Task statement: Using the data below, return the stretch from the line that contains "blue clock: 2 -> 1" through the line that contains "brown toothbrush: 3 -> 2", both included, exactly as it stands and nothing beyond it.

Dataset excerpts:
▬▬▬▬▬▬

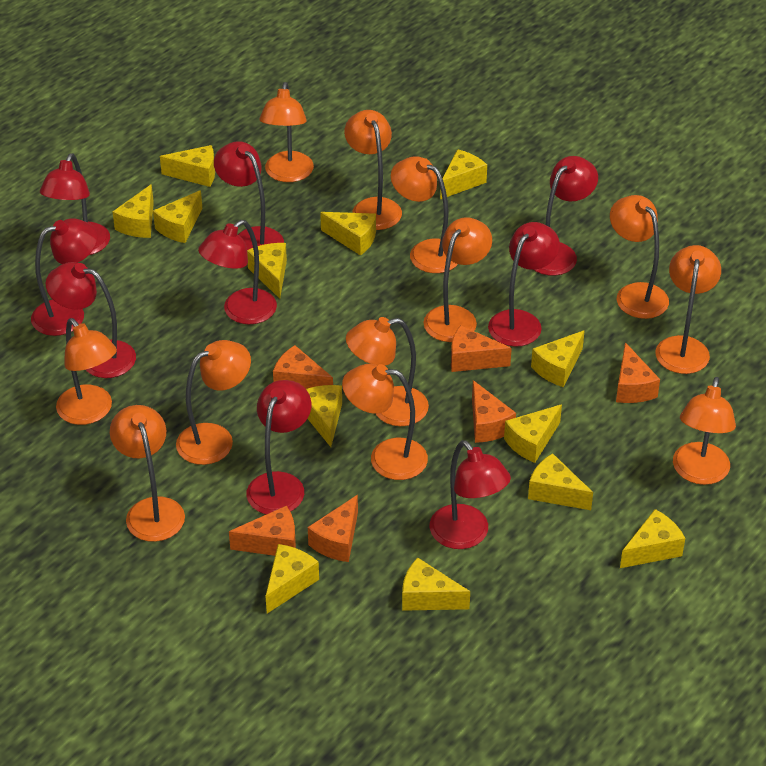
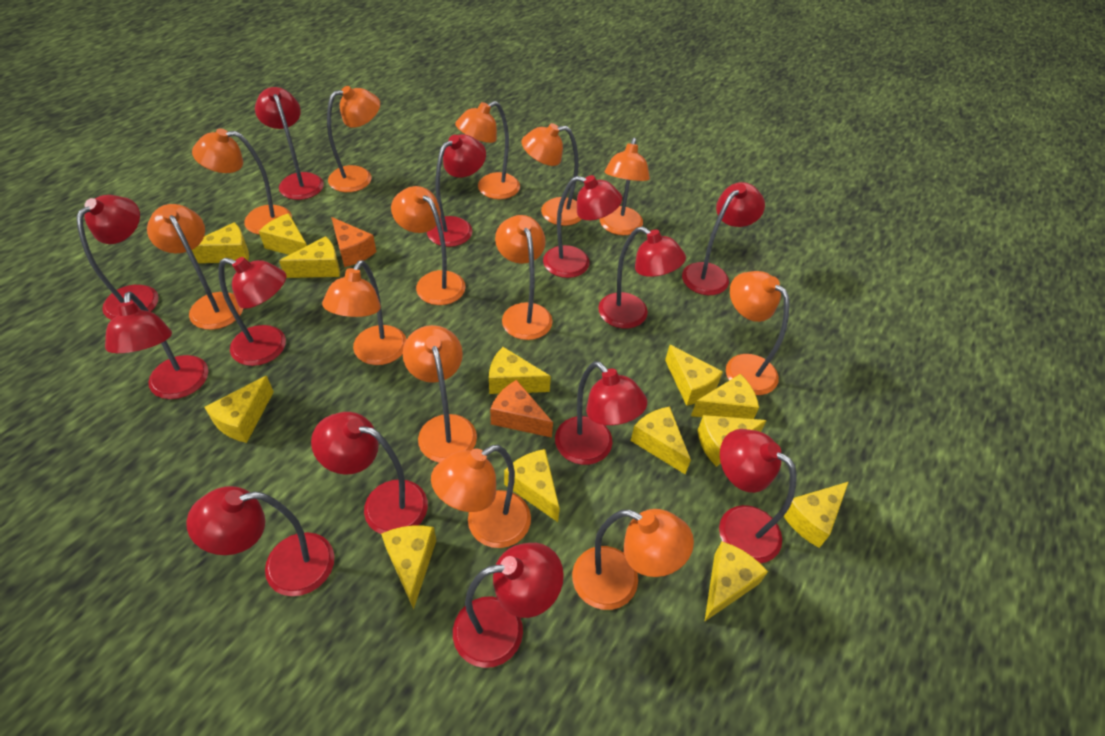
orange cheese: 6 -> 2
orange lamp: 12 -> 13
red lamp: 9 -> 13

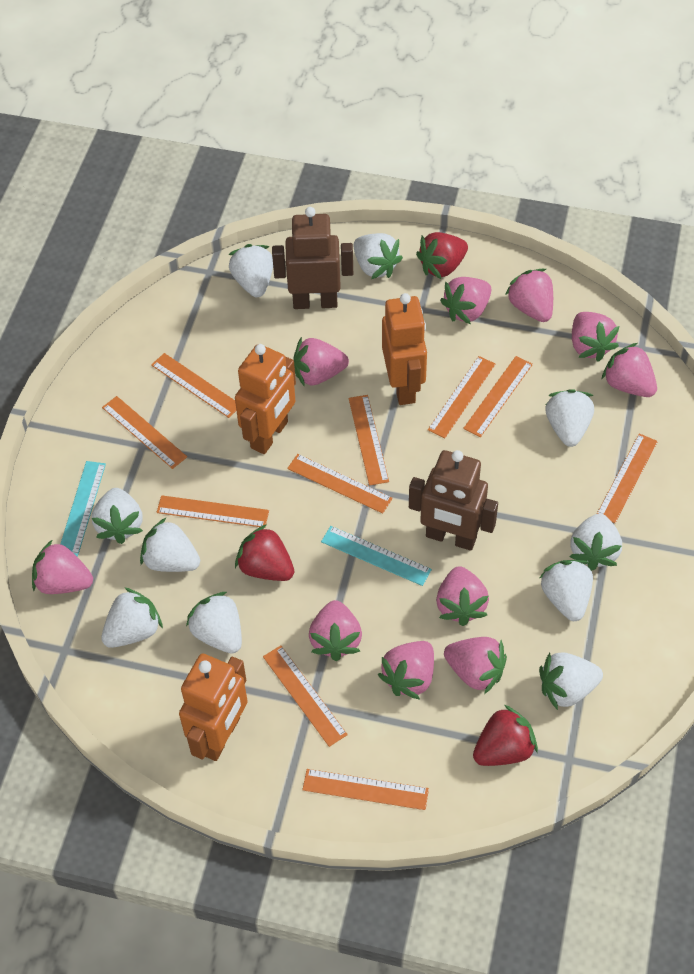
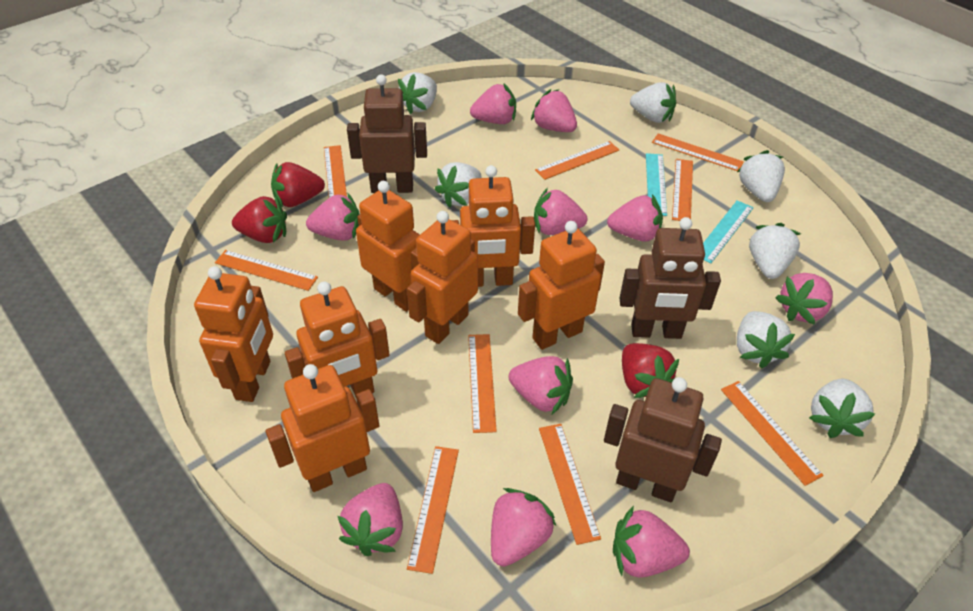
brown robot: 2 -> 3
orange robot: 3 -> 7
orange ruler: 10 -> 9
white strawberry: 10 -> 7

▬▬▬▬▬▬

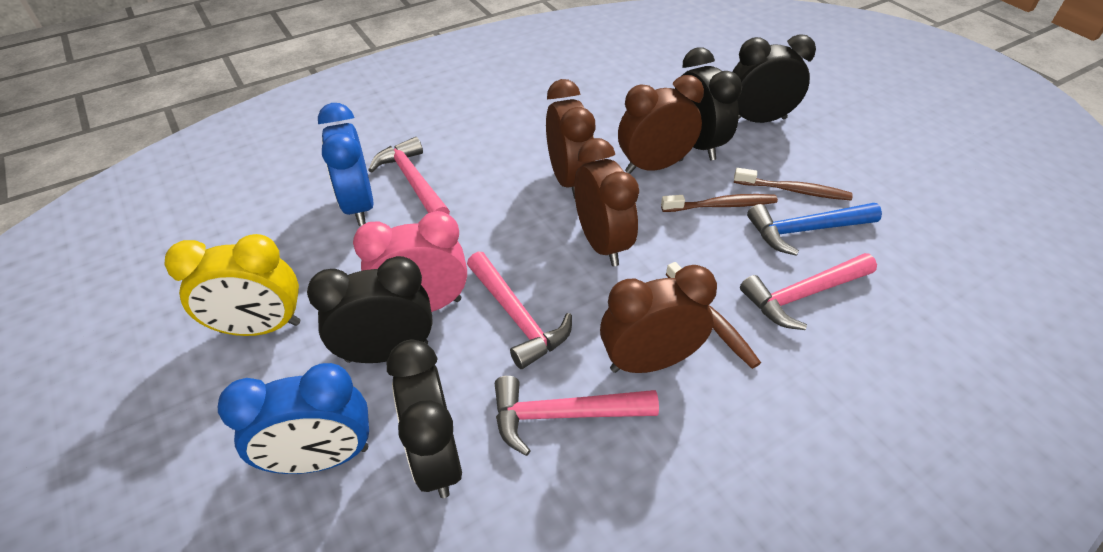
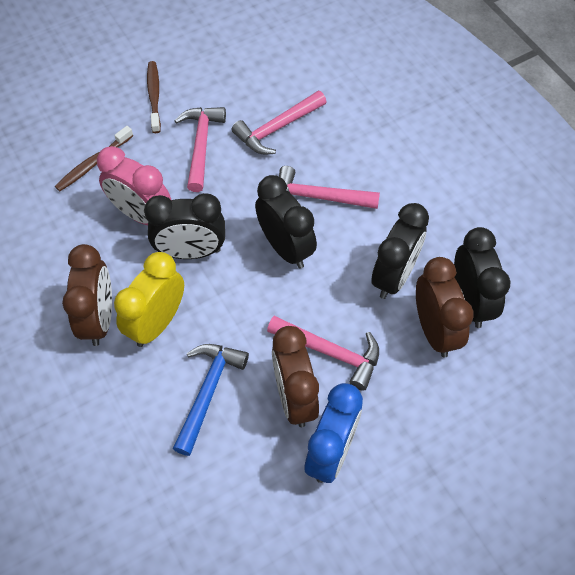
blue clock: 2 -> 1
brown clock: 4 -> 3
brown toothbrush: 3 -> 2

▬▬▬▬▬▬

Solved exercise:
blue clock: 2 -> 1
brown clock: 4 -> 3
brown toothbrush: 3 -> 2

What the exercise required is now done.